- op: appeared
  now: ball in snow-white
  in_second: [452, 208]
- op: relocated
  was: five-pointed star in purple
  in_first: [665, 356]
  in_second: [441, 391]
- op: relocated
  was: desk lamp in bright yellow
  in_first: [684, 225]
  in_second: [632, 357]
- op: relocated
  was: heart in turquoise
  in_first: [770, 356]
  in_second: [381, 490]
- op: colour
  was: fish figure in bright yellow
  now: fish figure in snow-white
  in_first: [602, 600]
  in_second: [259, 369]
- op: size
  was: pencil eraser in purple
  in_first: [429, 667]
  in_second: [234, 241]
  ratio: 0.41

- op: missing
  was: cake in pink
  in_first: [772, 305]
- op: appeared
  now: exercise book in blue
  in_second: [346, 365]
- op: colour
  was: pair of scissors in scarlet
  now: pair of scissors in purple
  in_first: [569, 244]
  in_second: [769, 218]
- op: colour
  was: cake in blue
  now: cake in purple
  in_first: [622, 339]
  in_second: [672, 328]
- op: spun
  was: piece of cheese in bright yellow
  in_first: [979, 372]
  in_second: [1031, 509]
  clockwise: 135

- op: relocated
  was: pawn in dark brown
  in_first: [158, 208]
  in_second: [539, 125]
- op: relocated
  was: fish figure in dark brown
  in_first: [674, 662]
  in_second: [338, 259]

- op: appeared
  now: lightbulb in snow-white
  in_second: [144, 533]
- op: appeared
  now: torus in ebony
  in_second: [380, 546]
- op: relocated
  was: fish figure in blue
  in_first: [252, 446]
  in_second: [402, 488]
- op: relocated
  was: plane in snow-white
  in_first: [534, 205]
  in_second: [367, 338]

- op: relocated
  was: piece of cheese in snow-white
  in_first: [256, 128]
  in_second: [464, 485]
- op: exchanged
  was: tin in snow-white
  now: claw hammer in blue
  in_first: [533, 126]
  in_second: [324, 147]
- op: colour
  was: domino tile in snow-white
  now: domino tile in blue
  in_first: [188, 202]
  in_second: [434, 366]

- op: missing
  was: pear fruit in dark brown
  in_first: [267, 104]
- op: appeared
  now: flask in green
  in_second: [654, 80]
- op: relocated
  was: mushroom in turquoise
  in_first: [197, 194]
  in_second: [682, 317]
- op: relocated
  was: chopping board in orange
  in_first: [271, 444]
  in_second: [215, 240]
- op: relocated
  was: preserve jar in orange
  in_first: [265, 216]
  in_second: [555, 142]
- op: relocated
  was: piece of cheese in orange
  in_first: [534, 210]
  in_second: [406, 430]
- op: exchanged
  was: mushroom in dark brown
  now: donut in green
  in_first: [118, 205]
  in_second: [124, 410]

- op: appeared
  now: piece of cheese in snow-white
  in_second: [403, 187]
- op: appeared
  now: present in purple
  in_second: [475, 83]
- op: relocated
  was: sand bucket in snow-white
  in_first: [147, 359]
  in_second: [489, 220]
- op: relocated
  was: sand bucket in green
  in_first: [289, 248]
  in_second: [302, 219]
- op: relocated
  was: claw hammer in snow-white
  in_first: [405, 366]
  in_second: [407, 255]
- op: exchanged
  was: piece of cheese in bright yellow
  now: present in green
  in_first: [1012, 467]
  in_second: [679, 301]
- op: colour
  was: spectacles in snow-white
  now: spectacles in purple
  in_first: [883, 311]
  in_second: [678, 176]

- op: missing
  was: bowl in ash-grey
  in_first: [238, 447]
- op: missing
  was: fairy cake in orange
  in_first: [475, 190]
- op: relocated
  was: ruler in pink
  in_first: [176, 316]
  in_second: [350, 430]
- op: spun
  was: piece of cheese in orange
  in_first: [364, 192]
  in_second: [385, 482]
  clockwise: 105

####################

▶ _How to complete this task_: Take the material above and set it down again exactly.

▶ _Response area_:
- op: appeared
  now: ball in snow-white
  in_second: [452, 208]
- op: relocated
  was: five-pointed star in purple
  in_first: [665, 356]
  in_second: [441, 391]
- op: relocated
  was: desk lamp in bright yellow
  in_first: [684, 225]
  in_second: [632, 357]
- op: relocated
  was: heart in turquoise
  in_first: [770, 356]
  in_second: [381, 490]
- op: colour
  was: fish figure in bright yellow
  now: fish figure in snow-white
  in_first: [602, 600]
  in_second: [259, 369]
- op: size
  was: pencil eraser in purple
  in_first: [429, 667]
  in_second: [234, 241]
  ratio: 0.41

- op: missing
  was: cake in pink
  in_first: [772, 305]
- op: appeared
  now: exercise book in blue
  in_second: [346, 365]
- op: colour
  was: pair of scissors in scarlet
  now: pair of scissors in purple
  in_first: [569, 244]
  in_second: [769, 218]
- op: colour
  was: cake in blue
  now: cake in purple
  in_first: [622, 339]
  in_second: [672, 328]
- op: spun
  was: piece of cheese in bright yellow
  in_first: [979, 372]
  in_second: [1031, 509]
  clockwise: 135

- op: relocated
  was: pawn in dark brown
  in_first: [158, 208]
  in_second: [539, 125]
- op: relocated
  was: fish figure in dark brown
  in_first: [674, 662]
  in_second: [338, 259]

- op: appeared
  now: lightbulb in snow-white
  in_second: [144, 533]
- op: appeared
  now: torus in ebony
  in_second: [380, 546]
- op: relocated
  was: fish figure in blue
  in_first: [252, 446]
  in_second: [402, 488]
- op: relocated
  was: plane in snow-white
  in_first: [534, 205]
  in_second: [367, 338]

- op: relocated
  was: piece of cheese in snow-white
  in_first: [256, 128]
  in_second: [464, 485]
- op: exchanged
  was: tin in snow-white
  now: claw hammer in blue
  in_first: [533, 126]
  in_second: [324, 147]
- op: colour
  was: domino tile in snow-white
  now: domino tile in blue
  in_first: [188, 202]
  in_second: [434, 366]

- op: missing
  was: pear fruit in dark brown
  in_first: [267, 104]
- op: appeared
  now: flask in green
  in_second: [654, 80]
- op: relocated
  was: mushroom in turquoise
  in_first: [197, 194]
  in_second: [682, 317]
- op: relocated
  was: chopping board in orange
  in_first: [271, 444]
  in_second: [215, 240]
- op: relocated
  was: preserve jar in orange
  in_first: [265, 216]
  in_second: [555, 142]
- op: relocated
  was: piece of cheese in orange
  in_first: [534, 210]
  in_second: [406, 430]
- op: exchanged
  was: mushroom in dark brown
  now: donut in green
  in_first: [118, 205]
  in_second: [124, 410]

- op: appeared
  now: piece of cheese in snow-white
  in_second: [403, 187]
- op: appeared
  now: present in purple
  in_second: [475, 83]
- op: relocated
  was: sand bucket in snow-white
  in_first: [147, 359]
  in_second: [489, 220]
- op: relocated
  was: sand bucket in green
  in_first: [289, 248]
  in_second: [302, 219]
- op: relocated
  was: claw hammer in snow-white
  in_first: [405, 366]
  in_second: [407, 255]
- op: exchanged
  was: piece of cheese in bright yellow
  now: present in green
  in_first: [1012, 467]
  in_second: [679, 301]
- op: colour
  was: spectacles in snow-white
  now: spectacles in purple
  in_first: [883, 311]
  in_second: [678, 176]

- op: missing
  was: bowl in ash-grey
  in_first: [238, 447]
- op: missing
  was: fairy cake in orange
  in_first: [475, 190]
- op: relocated
  was: ruler in pink
  in_first: [176, 316]
  in_second: [350, 430]
- op: spun
  was: piece of cheese in orange
  in_first: [364, 192]
  in_second: [385, 482]
  clockwise: 105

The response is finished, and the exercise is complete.